___ EXCERPTED RECORDS ___

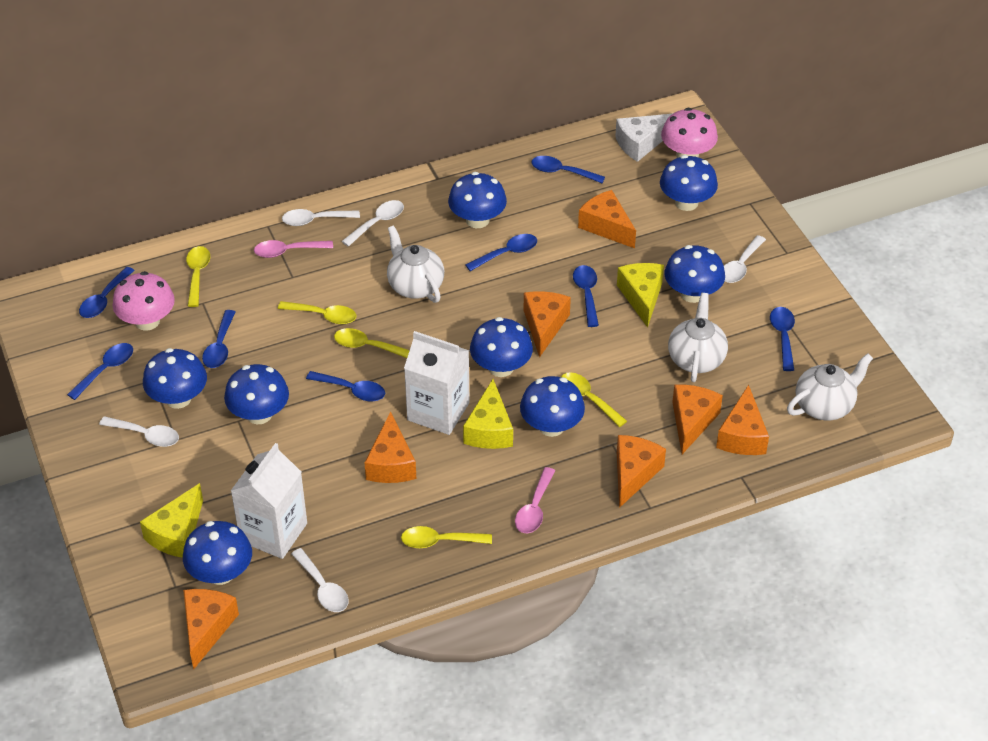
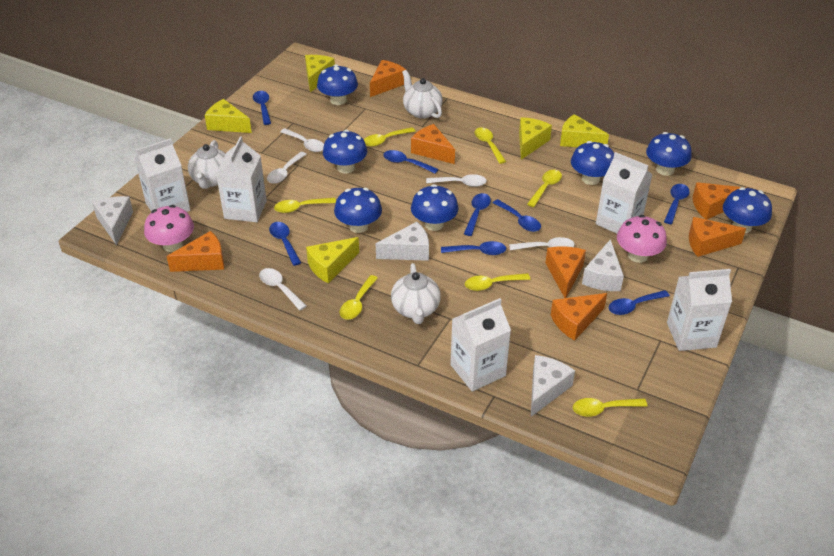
blue mushroom: 8 -> 7
pink spoon: 2 -> 0
white carton: 2 -> 5
white cheese: 1 -> 4
yellow cheese: 3 -> 5
yellow spoon: 5 -> 7

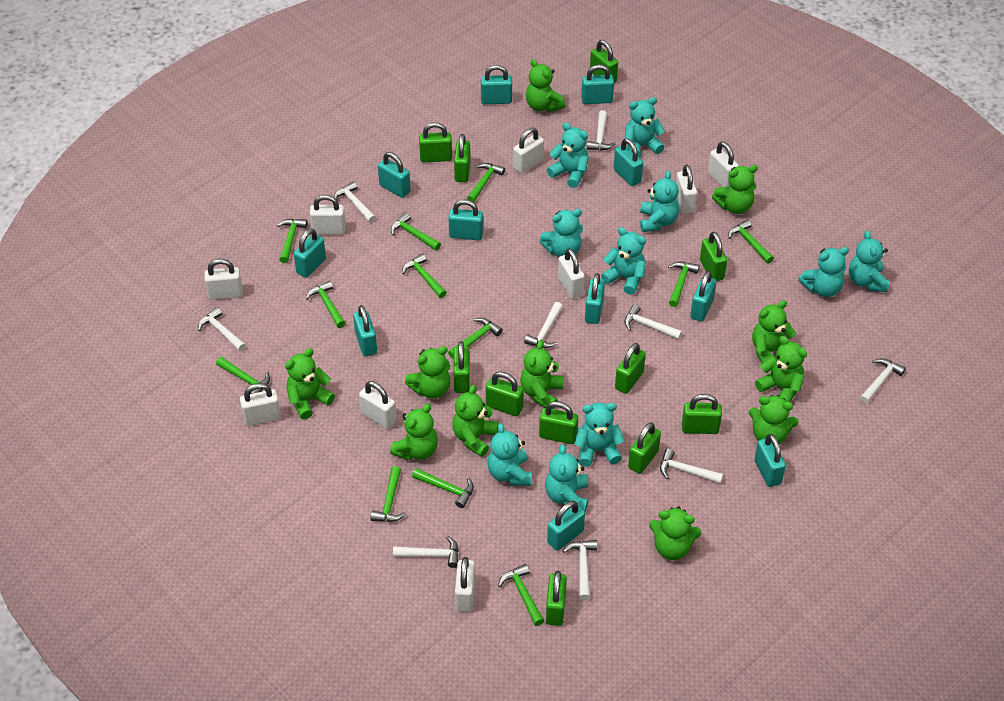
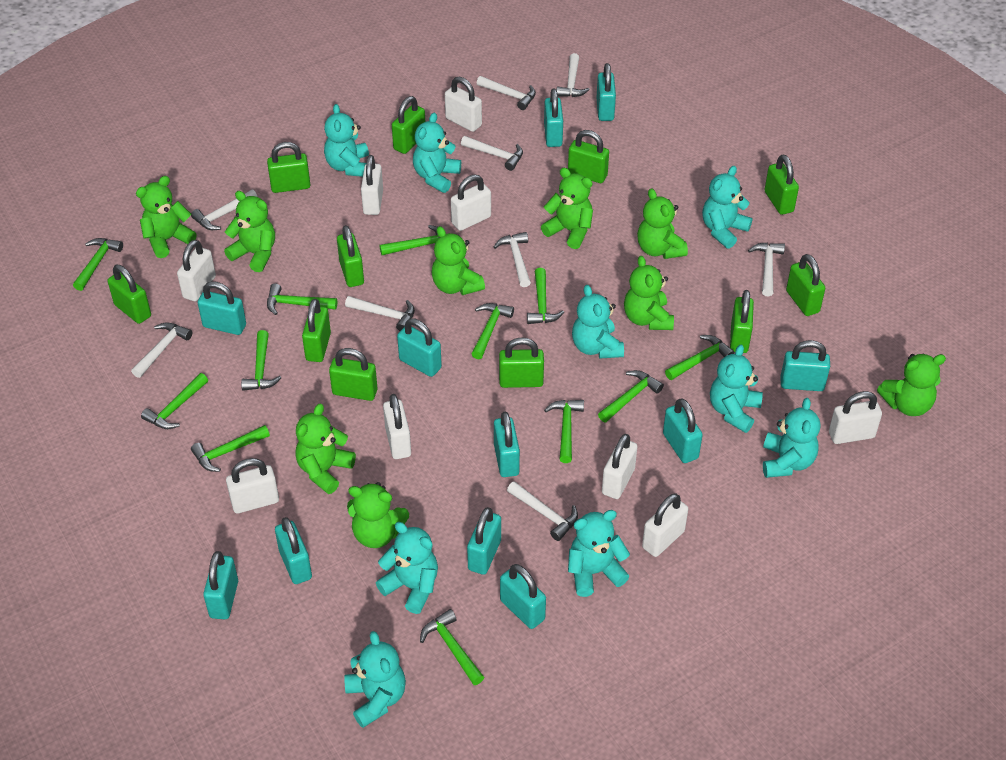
green teddy bear: 11 -> 9
turquoise teddy bear: 10 -> 9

___

TASK GOAL: Everything in the material above is to be reproduced exactly, pictures aside.

ANSWER BOX:
blue mushroom: 8 -> 7
pink spoon: 2 -> 0
white carton: 2 -> 5
white cheese: 1 -> 4
yellow cheese: 3 -> 5
yellow spoon: 5 -> 7

green teddy bear: 11 -> 9
turquoise teddy bear: 10 -> 9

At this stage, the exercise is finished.